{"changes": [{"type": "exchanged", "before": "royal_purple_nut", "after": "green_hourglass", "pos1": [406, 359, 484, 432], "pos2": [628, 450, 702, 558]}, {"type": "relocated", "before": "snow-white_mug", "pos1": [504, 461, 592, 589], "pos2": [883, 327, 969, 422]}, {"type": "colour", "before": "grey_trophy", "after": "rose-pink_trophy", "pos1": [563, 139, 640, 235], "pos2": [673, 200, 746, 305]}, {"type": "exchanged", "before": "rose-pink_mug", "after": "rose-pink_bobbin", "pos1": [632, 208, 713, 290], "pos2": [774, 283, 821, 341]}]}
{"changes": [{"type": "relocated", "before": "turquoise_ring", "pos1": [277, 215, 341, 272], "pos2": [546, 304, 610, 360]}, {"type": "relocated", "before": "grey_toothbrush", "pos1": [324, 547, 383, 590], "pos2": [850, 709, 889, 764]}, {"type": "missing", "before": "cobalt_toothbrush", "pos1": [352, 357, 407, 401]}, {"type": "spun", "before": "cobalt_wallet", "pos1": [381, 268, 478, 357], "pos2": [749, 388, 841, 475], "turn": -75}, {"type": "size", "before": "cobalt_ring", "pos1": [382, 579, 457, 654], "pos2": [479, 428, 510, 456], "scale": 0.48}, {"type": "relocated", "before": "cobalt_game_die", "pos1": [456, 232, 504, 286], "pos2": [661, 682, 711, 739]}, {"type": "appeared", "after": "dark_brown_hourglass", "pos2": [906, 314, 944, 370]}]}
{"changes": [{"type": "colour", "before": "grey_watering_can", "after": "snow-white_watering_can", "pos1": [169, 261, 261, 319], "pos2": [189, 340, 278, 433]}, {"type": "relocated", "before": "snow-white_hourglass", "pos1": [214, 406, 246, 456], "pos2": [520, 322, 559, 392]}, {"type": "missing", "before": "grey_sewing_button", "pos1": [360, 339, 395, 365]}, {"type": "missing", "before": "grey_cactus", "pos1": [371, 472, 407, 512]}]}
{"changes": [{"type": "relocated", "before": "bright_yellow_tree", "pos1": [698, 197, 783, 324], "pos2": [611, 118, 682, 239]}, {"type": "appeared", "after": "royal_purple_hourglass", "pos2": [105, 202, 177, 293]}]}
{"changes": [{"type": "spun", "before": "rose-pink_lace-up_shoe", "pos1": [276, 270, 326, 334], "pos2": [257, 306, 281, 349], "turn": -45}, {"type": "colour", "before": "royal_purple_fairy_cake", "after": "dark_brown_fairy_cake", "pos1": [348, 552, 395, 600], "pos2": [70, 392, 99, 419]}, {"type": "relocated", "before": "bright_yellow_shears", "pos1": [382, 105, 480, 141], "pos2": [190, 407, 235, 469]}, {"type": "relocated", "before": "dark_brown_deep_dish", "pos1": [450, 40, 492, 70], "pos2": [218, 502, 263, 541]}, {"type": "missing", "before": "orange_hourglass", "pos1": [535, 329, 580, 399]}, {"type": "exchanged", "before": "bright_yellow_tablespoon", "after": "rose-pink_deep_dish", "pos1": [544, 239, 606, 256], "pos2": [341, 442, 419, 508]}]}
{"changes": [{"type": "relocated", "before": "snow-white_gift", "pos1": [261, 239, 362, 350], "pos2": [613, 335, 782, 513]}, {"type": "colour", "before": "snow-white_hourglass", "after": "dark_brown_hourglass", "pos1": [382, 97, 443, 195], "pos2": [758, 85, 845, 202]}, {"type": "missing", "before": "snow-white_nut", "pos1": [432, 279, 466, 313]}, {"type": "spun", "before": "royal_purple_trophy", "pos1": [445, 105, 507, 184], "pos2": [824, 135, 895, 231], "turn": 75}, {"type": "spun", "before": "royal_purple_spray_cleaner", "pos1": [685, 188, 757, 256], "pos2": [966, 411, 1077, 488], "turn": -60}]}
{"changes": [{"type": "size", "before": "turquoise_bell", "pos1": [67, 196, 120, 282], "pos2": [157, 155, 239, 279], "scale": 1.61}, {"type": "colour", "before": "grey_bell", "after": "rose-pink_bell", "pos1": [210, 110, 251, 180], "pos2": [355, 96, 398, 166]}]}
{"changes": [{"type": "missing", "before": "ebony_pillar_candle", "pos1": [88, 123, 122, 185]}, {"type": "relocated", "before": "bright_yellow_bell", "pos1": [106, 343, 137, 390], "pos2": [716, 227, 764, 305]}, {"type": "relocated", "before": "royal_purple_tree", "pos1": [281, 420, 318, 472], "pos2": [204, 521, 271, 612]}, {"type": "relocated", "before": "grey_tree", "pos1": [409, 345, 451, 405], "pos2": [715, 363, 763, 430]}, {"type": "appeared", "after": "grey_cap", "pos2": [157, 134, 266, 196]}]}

_ _ _ _ _ _ _

• _Prompt_
Exactly as written, transcribe each line of the data.

• _Answer to the exercise_
{"changes": [{"type": "exchanged", "before": "royal_purple_nut", "after": "green_hourglass", "pos1": [406, 359, 484, 432], "pos2": [628, 450, 702, 558]}, {"type": "relocated", "before": "snow-white_mug", "pos1": [504, 461, 592, 589], "pos2": [883, 327, 969, 422]}, {"type": "colour", "before": "grey_trophy", "after": "rose-pink_trophy", "pos1": [563, 139, 640, 235], "pos2": [673, 200, 746, 305]}, {"type": "exchanged", "before": "rose-pink_mug", "after": "rose-pink_bobbin", "pos1": [632, 208, 713, 290], "pos2": [774, 283, 821, 341]}]}
{"changes": [{"type": "relocated", "before": "turquoise_ring", "pos1": [277, 215, 341, 272], "pos2": [546, 304, 610, 360]}, {"type": "relocated", "before": "grey_toothbrush", "pos1": [324, 547, 383, 590], "pos2": [850, 709, 889, 764]}, {"type": "missing", "before": "cobalt_toothbrush", "pos1": [352, 357, 407, 401]}, {"type": "spun", "before": "cobalt_wallet", "pos1": [381, 268, 478, 357], "pos2": [749, 388, 841, 475], "turn": -75}, {"type": "size", "before": "cobalt_ring", "pos1": [382, 579, 457, 654], "pos2": [479, 428, 510, 456], "scale": 0.48}, {"type": "relocated", "before": "cobalt_game_die", "pos1": [456, 232, 504, 286], "pos2": [661, 682, 711, 739]}, {"type": "appeared", "after": "dark_brown_hourglass", "pos2": [906, 314, 944, 370]}]}
{"changes": [{"type": "colour", "before": "grey_watering_can", "after": "snow-white_watering_can", "pos1": [169, 261, 261, 319], "pos2": [189, 340, 278, 433]}, {"type": "relocated", "before": "snow-white_hourglass", "pos1": [214, 406, 246, 456], "pos2": [520, 322, 559, 392]}, {"type": "missing", "before": "grey_sewing_button", "pos1": [360, 339, 395, 365]}, {"type": "missing", "before": "grey_cactus", "pos1": [371, 472, 407, 512]}]}
{"changes": [{"type": "relocated", "before": "bright_yellow_tree", "pos1": [698, 197, 783, 324], "pos2": [611, 118, 682, 239]}, {"type": "appeared", "after": "royal_purple_hourglass", "pos2": [105, 202, 177, 293]}]}
{"changes": [{"type": "spun", "before": "rose-pink_lace-up_shoe", "pos1": [276, 270, 326, 334], "pos2": [257, 306, 281, 349], "turn": -45}, {"type": "colour", "before": "royal_purple_fairy_cake", "after": "dark_brown_fairy_cake", "pos1": [348, 552, 395, 600], "pos2": [70, 392, 99, 419]}, {"type": "relocated", "before": "bright_yellow_shears", "pos1": [382, 105, 480, 141], "pos2": [190, 407, 235, 469]}, {"type": "relocated", "before": "dark_brown_deep_dish", "pos1": [450, 40, 492, 70], "pos2": [218, 502, 263, 541]}, {"type": "missing", "before": "orange_hourglass", "pos1": [535, 329, 580, 399]}, {"type": "exchanged", "before": "bright_yellow_tablespoon", "after": "rose-pink_deep_dish", "pos1": [544, 239, 606, 256], "pos2": [341, 442, 419, 508]}]}
{"changes": [{"type": "relocated", "before": "snow-white_gift", "pos1": [261, 239, 362, 350], "pos2": [613, 335, 782, 513]}, {"type": "colour", "before": "snow-white_hourglass", "after": "dark_brown_hourglass", "pos1": [382, 97, 443, 195], "pos2": [758, 85, 845, 202]}, {"type": "missing", "before": "snow-white_nut", "pos1": [432, 279, 466, 313]}, {"type": "spun", "before": "royal_purple_trophy", "pos1": [445, 105, 507, 184], "pos2": [824, 135, 895, 231], "turn": 75}, {"type": "spun", "before": "royal_purple_spray_cleaner", "pos1": [685, 188, 757, 256], "pos2": [966, 411, 1077, 488], "turn": -60}]}
{"changes": [{"type": "size", "before": "turquoise_bell", "pos1": [67, 196, 120, 282], "pos2": [157, 155, 239, 279], "scale": 1.61}, {"type": "colour", "before": "grey_bell", "after": "rose-pink_bell", "pos1": [210, 110, 251, 180], "pos2": [355, 96, 398, 166]}]}
{"changes": [{"type": "missing", "before": "ebony_pillar_candle", "pos1": [88, 123, 122, 185]}, {"type": "relocated", "before": "bright_yellow_bell", "pos1": [106, 343, 137, 390], "pos2": [716, 227, 764, 305]}, {"type": "relocated", "before": "royal_purple_tree", "pos1": [281, 420, 318, 472], "pos2": [204, 521, 271, 612]}, {"type": "relocated", "before": "grey_tree", "pos1": [409, 345, 451, 405], "pos2": [715, 363, 763, 430]}, {"type": "appeared", "after": "grey_cap", "pos2": [157, 134, 266, 196]}]}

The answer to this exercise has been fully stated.